> [Your assignment] Every record below should be printed exactly, except for the pictures.

:: The input

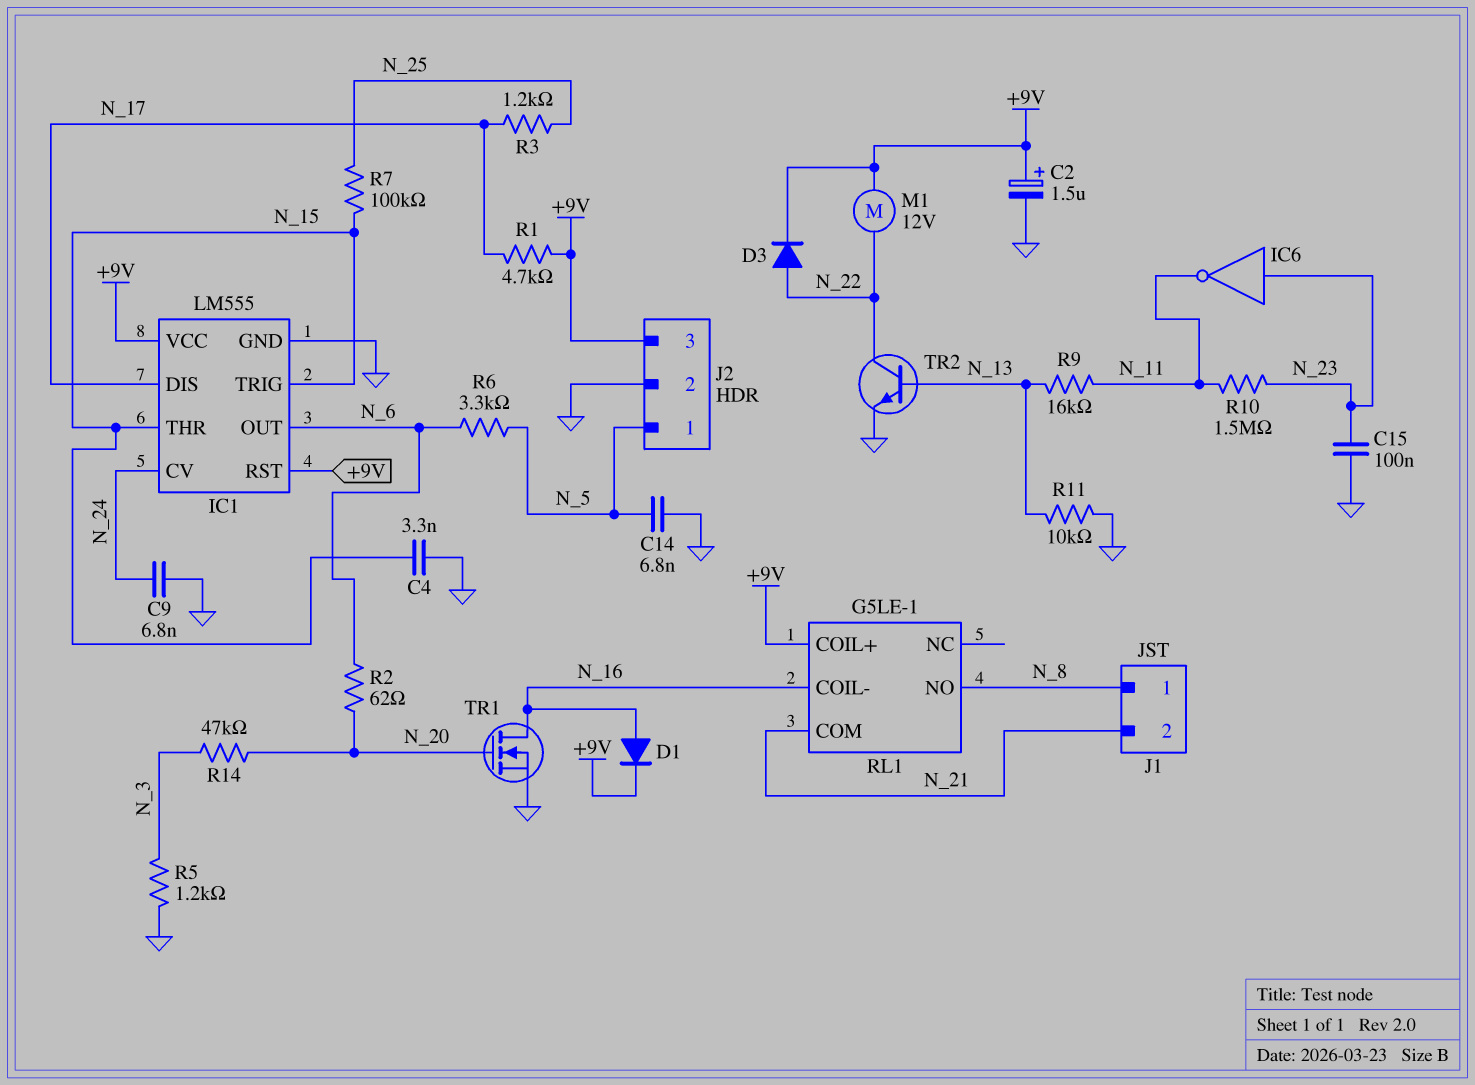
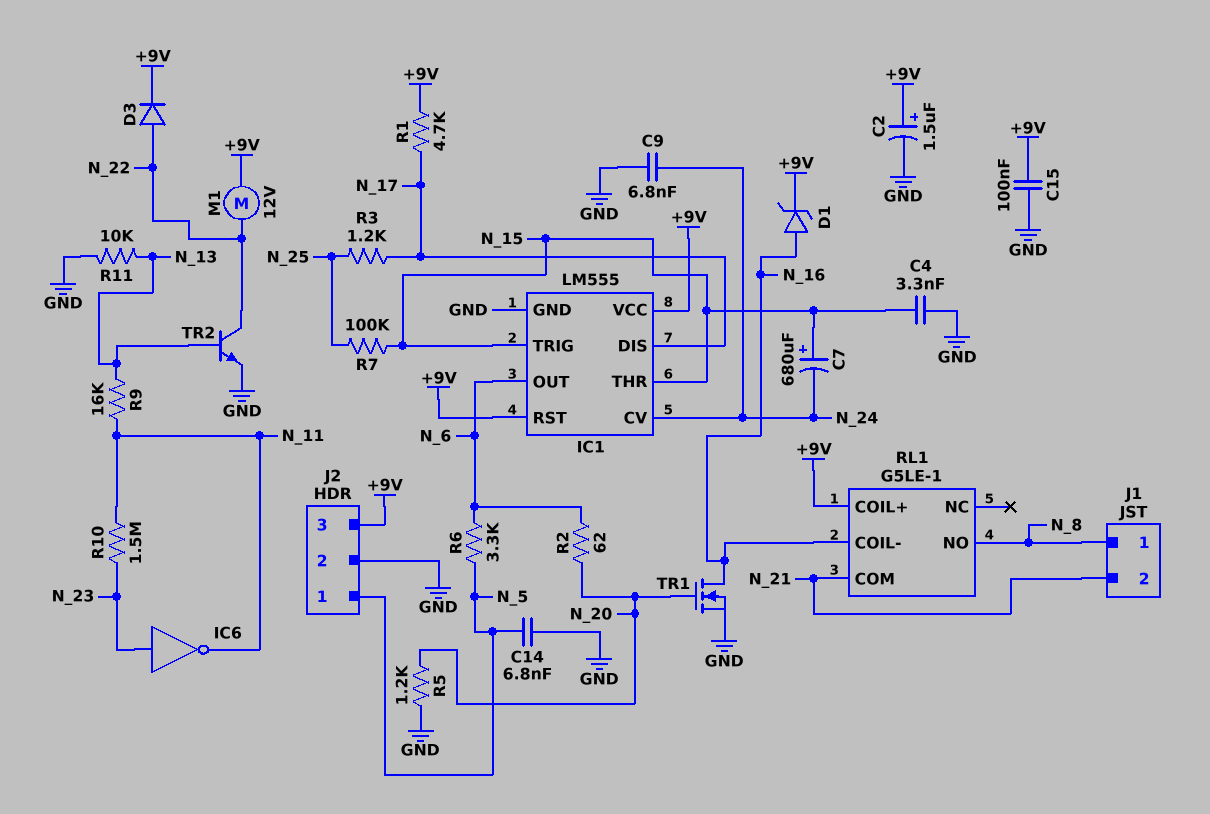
C7: none -> 680uF (plus N_15, minus N_24)
C15: 100nF (GND, N_23) -> 100nF (+9V, GND)
D1: diode (A N_16, K +9V) -> zener (A N_16, K +9V)
R5: 1.2k (GND, N_3) -> 1.2k (GND, N_20)
R14: 47k (N_3, N_20) -> none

::::

> [Answer section]
C7: none -> 680uF (plus N_15, minus N_24)
C15: 100nF (GND, N_23) -> 100nF (+9V, GND)
D1: diode (A N_16, K +9V) -> zener (A N_16, K +9V)
R5: 1.2k (GND, N_3) -> 1.2k (GND, N_20)
R14: 47k (N_3, N_20) -> none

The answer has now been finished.